[[ Entries provided open ]]

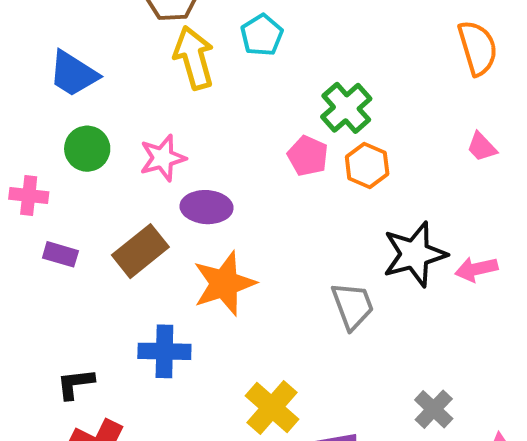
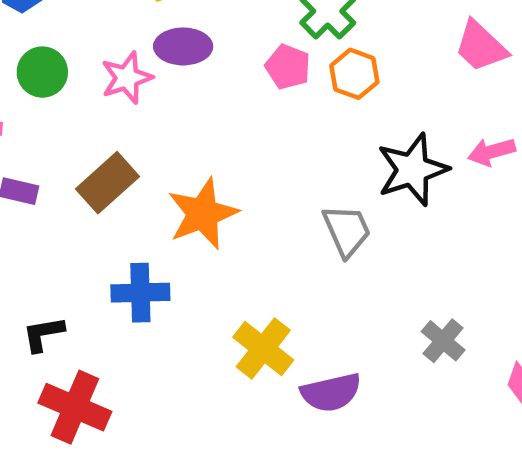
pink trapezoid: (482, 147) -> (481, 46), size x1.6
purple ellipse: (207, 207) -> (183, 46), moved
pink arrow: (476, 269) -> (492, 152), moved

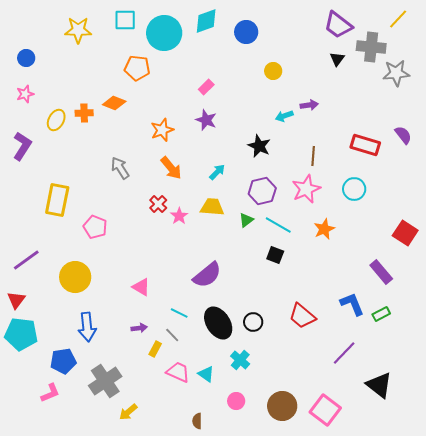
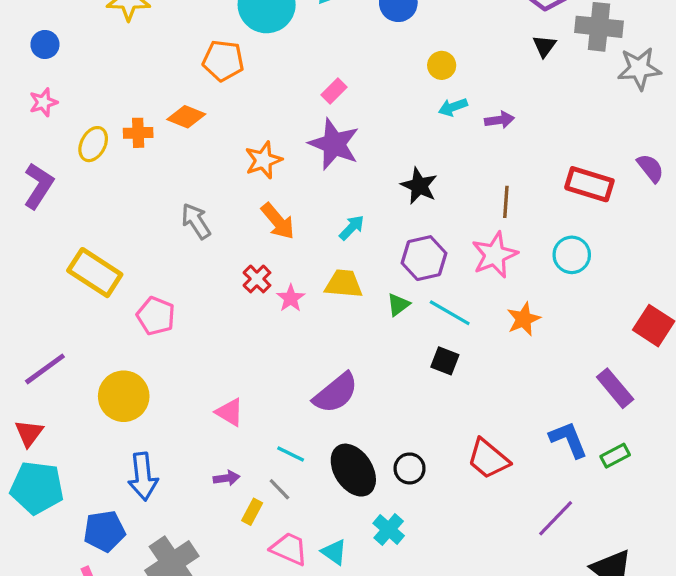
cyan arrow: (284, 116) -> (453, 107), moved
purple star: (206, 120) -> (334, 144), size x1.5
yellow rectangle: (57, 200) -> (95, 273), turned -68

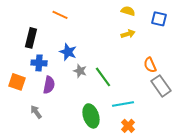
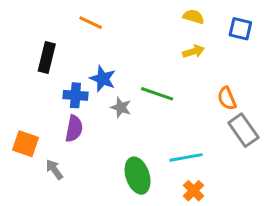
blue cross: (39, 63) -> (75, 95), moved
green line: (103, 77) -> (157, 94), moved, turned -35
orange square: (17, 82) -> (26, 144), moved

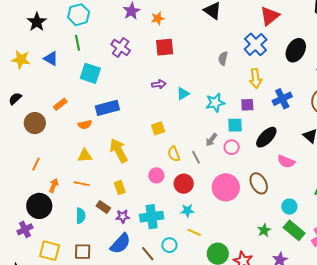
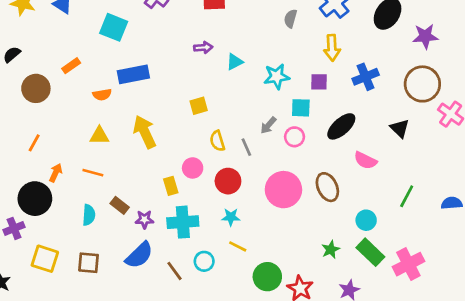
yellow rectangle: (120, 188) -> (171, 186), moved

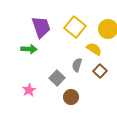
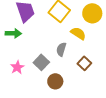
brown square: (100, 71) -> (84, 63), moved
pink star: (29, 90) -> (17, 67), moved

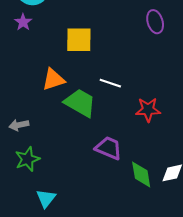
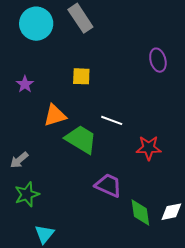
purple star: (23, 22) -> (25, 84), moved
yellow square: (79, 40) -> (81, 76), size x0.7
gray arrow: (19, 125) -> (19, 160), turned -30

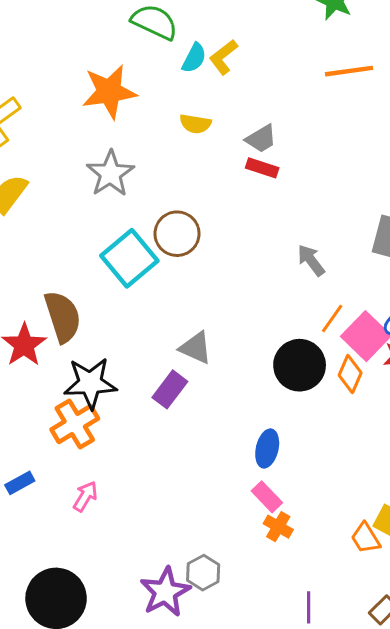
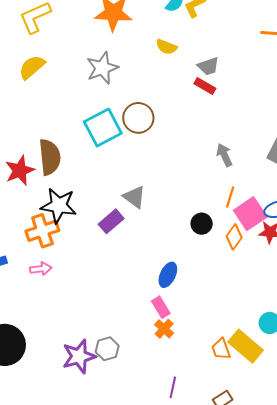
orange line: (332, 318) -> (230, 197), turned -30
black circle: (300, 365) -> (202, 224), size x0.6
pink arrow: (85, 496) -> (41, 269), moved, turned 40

[[ Entries provided closed ]]

Brief: The output is the lines from the start of the data above through the line containing "purple star: (23, 22) -> (25, 84), moved", unchanged, with any picture left out.

Task solution:
pink trapezoid: (482, 147) -> (481, 46), size x1.6
purple ellipse: (207, 207) -> (183, 46), moved
pink arrow: (476, 269) -> (492, 152), moved

cyan arrow: (284, 116) -> (453, 107), moved
purple star: (206, 120) -> (334, 144), size x1.5
yellow rectangle: (57, 200) -> (95, 273), turned -68

blue cross: (39, 63) -> (75, 95), moved
green line: (103, 77) -> (157, 94), moved, turned -35
orange square: (17, 82) -> (26, 144), moved

yellow rectangle: (120, 188) -> (171, 186), moved

brown square: (100, 71) -> (84, 63), moved
pink star: (29, 90) -> (17, 67), moved

purple star: (23, 22) -> (25, 84), moved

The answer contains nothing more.